■ REQUEST
From the data that follows, copy every line holding the string "field".
╭─ GIVEN RECORDS
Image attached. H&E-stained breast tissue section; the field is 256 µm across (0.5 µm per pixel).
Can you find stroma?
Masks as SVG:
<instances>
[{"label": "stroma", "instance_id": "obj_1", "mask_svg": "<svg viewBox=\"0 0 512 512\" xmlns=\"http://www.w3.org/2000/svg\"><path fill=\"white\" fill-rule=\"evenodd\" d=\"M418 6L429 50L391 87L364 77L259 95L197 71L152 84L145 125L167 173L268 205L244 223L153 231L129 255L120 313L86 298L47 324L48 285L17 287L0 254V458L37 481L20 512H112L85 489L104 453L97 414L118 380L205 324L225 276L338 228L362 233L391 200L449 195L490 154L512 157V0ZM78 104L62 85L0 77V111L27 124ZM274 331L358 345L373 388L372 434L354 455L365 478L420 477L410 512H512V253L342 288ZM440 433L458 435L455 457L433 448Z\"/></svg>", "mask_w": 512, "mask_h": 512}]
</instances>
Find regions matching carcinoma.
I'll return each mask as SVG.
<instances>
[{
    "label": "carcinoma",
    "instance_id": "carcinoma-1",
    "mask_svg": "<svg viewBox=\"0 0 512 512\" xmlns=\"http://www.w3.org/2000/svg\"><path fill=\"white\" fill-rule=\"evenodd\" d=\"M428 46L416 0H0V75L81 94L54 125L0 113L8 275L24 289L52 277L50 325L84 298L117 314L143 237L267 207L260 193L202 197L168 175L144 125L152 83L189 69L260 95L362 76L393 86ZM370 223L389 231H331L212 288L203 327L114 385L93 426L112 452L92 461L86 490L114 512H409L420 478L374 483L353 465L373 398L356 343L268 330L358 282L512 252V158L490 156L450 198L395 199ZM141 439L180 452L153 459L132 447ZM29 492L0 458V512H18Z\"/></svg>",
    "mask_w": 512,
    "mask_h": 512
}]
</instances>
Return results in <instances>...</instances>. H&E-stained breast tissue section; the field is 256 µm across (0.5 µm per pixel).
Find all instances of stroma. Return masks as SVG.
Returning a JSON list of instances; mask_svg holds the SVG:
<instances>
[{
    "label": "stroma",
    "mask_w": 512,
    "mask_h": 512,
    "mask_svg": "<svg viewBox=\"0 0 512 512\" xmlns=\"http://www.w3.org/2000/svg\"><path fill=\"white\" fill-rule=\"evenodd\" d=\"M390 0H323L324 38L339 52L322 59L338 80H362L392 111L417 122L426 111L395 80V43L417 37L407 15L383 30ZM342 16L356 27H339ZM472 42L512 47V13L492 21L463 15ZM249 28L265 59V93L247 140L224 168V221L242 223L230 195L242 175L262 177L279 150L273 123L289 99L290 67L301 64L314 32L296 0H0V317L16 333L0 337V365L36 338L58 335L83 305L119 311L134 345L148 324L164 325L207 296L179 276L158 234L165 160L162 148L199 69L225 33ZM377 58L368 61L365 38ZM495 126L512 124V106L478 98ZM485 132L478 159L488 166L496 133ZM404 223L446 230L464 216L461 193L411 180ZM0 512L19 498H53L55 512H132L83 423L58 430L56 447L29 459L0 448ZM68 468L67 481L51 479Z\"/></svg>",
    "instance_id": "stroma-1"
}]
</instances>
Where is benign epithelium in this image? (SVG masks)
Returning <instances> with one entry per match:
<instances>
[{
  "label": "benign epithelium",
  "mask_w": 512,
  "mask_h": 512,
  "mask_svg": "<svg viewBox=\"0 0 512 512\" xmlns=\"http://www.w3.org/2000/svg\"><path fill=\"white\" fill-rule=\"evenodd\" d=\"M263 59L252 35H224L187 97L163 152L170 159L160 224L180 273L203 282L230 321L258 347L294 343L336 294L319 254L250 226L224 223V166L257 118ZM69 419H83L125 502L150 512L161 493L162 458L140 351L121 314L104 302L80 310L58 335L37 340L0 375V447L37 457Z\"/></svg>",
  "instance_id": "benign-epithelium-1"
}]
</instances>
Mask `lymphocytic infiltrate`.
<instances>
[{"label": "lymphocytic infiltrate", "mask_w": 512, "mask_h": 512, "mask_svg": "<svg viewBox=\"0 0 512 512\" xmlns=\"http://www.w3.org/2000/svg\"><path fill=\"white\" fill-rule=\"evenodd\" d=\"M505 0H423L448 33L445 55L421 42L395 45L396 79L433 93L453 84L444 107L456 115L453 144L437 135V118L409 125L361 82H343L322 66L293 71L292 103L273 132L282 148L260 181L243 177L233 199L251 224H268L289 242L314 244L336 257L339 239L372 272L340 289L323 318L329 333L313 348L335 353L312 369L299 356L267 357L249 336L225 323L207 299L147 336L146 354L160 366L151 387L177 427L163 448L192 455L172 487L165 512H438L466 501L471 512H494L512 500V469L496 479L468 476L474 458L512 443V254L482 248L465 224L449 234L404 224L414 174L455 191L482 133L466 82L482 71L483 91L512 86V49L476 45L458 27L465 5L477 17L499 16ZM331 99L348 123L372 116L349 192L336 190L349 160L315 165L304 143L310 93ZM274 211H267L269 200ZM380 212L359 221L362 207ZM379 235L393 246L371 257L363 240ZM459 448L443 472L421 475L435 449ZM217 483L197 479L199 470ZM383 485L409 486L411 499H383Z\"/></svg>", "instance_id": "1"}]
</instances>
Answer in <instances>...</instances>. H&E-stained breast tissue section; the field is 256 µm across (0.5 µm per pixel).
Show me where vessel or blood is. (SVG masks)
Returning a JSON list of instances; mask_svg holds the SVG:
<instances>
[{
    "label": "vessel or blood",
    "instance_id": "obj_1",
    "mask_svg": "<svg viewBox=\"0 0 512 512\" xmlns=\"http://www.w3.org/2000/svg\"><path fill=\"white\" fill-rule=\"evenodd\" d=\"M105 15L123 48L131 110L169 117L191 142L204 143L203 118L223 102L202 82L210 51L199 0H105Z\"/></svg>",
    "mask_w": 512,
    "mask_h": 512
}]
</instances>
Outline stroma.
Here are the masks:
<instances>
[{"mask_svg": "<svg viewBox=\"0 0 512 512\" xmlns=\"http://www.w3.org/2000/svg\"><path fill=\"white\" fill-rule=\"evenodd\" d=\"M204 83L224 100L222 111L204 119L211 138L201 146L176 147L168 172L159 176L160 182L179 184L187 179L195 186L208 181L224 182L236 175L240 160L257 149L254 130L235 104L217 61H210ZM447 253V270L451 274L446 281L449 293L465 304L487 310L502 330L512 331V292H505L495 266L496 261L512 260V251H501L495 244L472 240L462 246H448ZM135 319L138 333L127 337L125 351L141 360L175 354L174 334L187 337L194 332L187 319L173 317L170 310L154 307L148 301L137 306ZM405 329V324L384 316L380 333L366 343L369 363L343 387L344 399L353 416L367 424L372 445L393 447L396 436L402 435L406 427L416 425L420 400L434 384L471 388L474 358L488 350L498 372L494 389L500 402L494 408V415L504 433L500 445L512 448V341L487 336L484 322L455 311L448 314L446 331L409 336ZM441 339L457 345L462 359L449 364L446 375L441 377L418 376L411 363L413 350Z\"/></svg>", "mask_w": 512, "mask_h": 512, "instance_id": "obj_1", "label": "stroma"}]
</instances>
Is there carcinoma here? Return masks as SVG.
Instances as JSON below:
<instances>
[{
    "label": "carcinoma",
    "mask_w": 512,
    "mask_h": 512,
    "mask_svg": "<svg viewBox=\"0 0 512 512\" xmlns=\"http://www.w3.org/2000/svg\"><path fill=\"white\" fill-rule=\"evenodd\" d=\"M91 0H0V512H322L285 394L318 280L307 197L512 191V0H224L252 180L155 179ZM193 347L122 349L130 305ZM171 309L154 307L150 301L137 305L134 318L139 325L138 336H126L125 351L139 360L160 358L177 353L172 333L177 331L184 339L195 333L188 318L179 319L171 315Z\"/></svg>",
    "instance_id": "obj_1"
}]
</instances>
╰─
■ EXPECTED ANSWER
Image attached. H&E-stained breast tissue section; the field is 256 µm across (0.5 µm per pixel).
Return results in <instances>...</instances>. H&E-stained breast tissue section; the field is 256 µm across (0.5 µm per pixel).
Answer in <instances>...</instances>. H&E-stained breast tissue section; the field is 256 µm across (0.5 µm per pixel).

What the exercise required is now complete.